Dataset records:
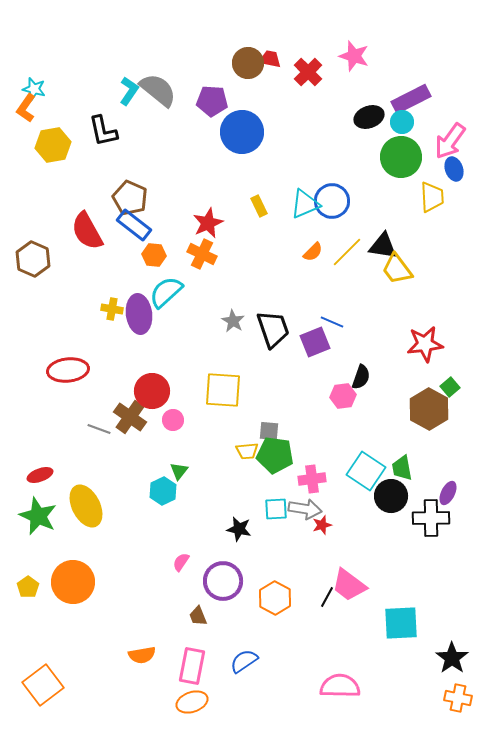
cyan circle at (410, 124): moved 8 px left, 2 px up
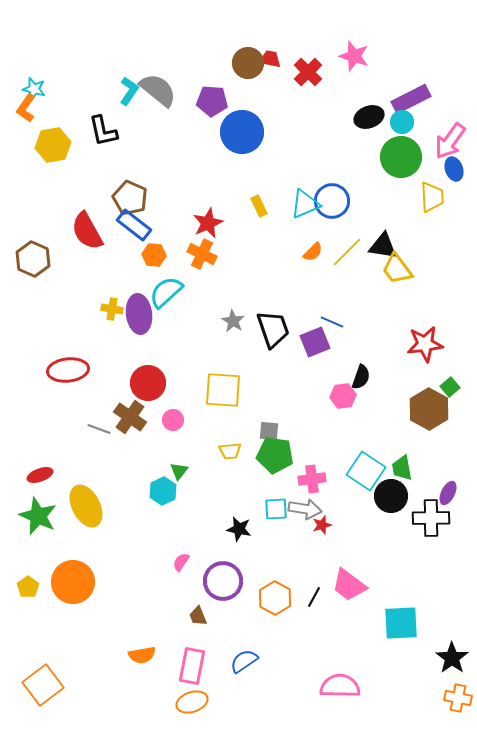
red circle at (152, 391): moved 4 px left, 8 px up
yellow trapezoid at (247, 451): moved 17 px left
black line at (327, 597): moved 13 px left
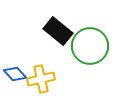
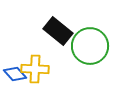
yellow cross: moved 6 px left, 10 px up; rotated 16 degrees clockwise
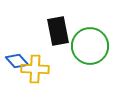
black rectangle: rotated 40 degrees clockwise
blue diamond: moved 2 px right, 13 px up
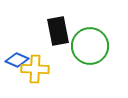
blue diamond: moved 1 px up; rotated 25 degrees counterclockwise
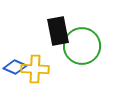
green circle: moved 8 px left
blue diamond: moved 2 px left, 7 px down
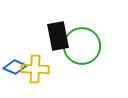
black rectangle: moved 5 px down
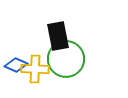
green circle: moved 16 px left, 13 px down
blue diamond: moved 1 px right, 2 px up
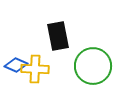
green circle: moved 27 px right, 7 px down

==

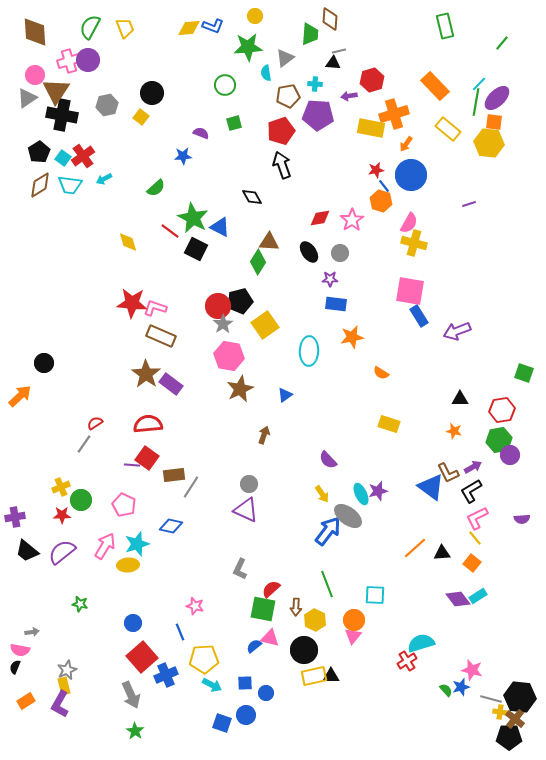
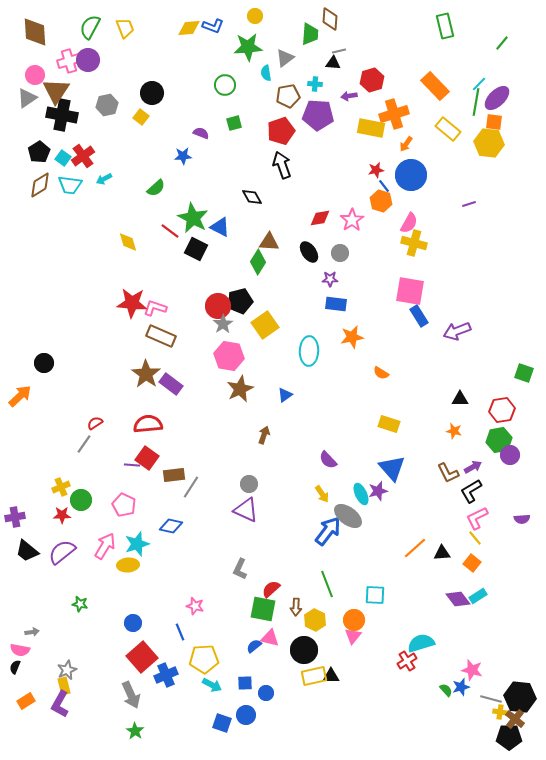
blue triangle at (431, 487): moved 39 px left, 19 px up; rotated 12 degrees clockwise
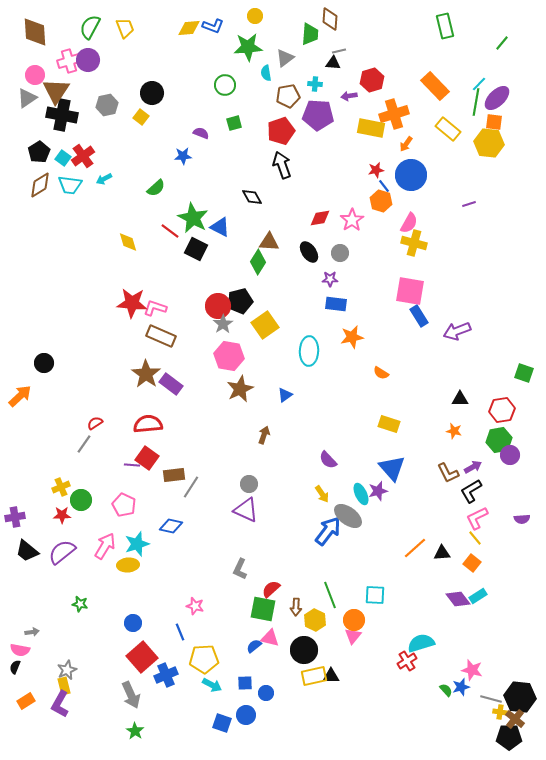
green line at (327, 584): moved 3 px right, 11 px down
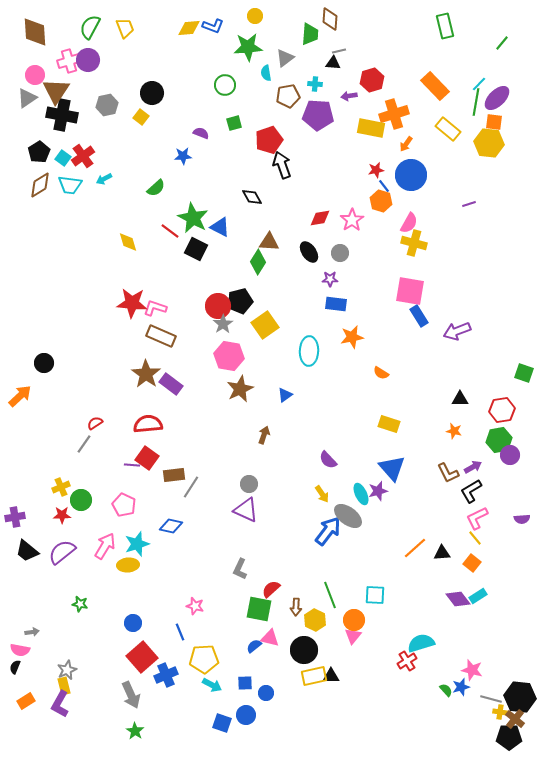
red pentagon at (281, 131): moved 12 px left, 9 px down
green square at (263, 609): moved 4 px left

Task objective: Can you give the items from the line with "black rectangle: rotated 40 degrees clockwise" to the line with "blue diamond: moved 1 px right, 2 px up" again, replacing "green circle" with "orange circle" and changing nothing else, with the pictures left out?

Finished answer:
black rectangle: rotated 40 degrees clockwise
blue diamond: moved 2 px right, 13 px up
blue diamond: moved 1 px up; rotated 25 degrees counterclockwise
orange circle: moved 8 px left
blue diamond: moved 2 px left, 7 px down
black rectangle: moved 5 px down
orange circle: moved 16 px left, 13 px down
blue diamond: moved 1 px right, 2 px up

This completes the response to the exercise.